» **TASK TO CARRY OUT**: In the listing below, look for "green" and copy every line that has it.
----------------
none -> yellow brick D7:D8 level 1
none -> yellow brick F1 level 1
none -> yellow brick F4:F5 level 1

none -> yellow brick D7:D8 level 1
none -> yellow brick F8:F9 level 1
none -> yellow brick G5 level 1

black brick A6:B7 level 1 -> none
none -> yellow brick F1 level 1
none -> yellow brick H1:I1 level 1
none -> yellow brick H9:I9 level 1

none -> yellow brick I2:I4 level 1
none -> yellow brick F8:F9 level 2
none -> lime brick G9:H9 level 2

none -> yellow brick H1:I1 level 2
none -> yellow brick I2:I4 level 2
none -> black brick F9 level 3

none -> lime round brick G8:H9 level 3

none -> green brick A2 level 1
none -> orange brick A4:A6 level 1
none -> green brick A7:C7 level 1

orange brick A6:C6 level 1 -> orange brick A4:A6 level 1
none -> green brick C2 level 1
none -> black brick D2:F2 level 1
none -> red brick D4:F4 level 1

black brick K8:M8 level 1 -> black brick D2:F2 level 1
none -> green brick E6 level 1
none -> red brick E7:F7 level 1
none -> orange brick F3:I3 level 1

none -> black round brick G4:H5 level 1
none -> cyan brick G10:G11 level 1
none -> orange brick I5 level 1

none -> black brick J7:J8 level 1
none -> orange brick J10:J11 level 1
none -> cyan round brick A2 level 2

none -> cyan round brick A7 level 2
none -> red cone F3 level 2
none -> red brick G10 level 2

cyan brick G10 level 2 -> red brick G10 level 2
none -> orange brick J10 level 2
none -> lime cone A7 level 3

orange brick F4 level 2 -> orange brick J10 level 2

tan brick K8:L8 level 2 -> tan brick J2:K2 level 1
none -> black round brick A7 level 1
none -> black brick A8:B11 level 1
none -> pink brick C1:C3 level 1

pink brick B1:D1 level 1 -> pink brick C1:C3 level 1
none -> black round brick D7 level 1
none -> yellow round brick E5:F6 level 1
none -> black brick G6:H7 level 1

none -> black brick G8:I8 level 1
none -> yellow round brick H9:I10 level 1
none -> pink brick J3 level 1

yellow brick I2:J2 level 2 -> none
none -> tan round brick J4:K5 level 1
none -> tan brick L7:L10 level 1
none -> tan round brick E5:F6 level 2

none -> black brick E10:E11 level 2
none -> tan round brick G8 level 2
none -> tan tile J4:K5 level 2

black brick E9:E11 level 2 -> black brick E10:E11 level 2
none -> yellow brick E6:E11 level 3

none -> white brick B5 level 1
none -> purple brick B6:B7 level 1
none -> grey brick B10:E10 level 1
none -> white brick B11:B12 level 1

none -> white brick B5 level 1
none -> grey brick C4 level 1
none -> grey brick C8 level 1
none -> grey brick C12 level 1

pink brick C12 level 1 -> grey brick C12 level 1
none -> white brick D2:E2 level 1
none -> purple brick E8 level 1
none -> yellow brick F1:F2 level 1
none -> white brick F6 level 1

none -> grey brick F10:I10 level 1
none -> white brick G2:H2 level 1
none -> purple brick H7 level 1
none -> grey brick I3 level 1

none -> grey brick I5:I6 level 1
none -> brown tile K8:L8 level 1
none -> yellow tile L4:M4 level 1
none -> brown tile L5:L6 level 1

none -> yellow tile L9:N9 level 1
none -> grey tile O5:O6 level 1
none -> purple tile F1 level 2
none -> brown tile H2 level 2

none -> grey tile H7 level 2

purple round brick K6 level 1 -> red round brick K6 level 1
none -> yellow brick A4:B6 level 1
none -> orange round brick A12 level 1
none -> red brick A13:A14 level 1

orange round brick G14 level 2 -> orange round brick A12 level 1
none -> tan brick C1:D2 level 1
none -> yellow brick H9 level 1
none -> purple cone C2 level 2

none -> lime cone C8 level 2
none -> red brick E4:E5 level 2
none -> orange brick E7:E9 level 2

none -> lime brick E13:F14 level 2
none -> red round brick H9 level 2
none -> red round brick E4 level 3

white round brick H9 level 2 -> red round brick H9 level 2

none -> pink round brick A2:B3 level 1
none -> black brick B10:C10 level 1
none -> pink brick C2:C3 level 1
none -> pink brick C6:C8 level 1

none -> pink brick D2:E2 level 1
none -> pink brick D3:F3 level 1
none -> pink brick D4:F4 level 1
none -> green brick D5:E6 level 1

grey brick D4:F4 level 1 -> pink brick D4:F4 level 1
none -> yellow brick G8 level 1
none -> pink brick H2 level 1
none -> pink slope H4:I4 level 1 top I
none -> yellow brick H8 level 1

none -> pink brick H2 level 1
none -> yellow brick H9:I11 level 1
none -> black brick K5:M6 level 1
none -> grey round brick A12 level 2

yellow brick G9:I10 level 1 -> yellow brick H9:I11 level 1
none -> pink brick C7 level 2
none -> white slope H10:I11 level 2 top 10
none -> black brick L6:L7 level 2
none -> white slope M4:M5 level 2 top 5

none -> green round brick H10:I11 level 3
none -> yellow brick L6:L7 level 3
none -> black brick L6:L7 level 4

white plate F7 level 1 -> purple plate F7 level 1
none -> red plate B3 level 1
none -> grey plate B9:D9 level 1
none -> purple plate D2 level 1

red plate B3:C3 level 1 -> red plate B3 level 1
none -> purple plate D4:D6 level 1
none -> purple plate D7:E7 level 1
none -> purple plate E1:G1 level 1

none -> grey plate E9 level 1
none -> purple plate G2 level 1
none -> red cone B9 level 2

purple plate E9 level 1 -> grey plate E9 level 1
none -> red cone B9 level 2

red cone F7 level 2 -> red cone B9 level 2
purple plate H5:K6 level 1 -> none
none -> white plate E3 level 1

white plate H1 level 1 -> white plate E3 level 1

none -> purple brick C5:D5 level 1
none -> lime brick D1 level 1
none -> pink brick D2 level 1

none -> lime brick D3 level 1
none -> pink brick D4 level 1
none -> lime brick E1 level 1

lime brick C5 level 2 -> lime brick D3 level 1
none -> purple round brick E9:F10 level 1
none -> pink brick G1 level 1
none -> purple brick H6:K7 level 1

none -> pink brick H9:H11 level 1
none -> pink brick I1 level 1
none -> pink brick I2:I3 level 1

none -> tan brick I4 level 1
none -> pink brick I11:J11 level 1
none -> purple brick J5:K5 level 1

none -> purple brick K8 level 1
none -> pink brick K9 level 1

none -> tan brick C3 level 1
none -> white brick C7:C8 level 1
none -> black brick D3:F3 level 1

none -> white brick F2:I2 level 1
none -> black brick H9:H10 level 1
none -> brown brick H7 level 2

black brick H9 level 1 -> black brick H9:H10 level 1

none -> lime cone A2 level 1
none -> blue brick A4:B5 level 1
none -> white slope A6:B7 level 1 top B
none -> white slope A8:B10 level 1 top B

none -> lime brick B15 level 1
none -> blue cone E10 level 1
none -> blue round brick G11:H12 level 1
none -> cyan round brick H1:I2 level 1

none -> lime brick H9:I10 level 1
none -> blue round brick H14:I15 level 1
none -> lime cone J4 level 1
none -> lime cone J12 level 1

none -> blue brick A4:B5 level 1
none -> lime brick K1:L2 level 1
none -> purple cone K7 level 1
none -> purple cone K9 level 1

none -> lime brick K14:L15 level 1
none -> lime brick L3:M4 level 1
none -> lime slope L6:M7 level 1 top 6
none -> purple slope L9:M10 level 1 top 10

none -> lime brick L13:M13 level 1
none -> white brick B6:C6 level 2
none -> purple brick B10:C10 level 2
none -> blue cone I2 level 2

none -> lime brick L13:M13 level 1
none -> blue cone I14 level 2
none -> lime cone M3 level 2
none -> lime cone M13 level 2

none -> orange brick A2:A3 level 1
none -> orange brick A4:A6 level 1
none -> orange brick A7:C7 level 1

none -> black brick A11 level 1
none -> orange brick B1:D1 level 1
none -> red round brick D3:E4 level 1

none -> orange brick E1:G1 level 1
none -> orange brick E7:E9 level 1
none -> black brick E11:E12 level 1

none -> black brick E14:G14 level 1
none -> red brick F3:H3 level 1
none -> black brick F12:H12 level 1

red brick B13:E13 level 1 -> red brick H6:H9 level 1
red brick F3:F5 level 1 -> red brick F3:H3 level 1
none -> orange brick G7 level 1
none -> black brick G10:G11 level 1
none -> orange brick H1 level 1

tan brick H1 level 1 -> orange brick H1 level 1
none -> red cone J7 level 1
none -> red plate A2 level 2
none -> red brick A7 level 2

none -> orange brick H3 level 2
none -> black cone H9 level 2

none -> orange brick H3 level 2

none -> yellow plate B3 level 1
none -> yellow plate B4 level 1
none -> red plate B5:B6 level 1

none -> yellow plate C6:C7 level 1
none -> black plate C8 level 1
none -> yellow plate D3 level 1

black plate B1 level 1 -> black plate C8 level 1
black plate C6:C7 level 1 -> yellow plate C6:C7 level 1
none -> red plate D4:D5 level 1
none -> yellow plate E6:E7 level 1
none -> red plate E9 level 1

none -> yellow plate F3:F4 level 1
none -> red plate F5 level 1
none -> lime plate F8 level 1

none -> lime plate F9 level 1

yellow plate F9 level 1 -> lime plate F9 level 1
----------------
» **SOLUTION**:
none -> green brick A2 level 1
none -> green brick A7:C7 level 1
none -> green brick C2 level 1
none -> green brick E6 level 1
none -> green brick D5:E6 level 1
none -> green round brick H10:I11 level 3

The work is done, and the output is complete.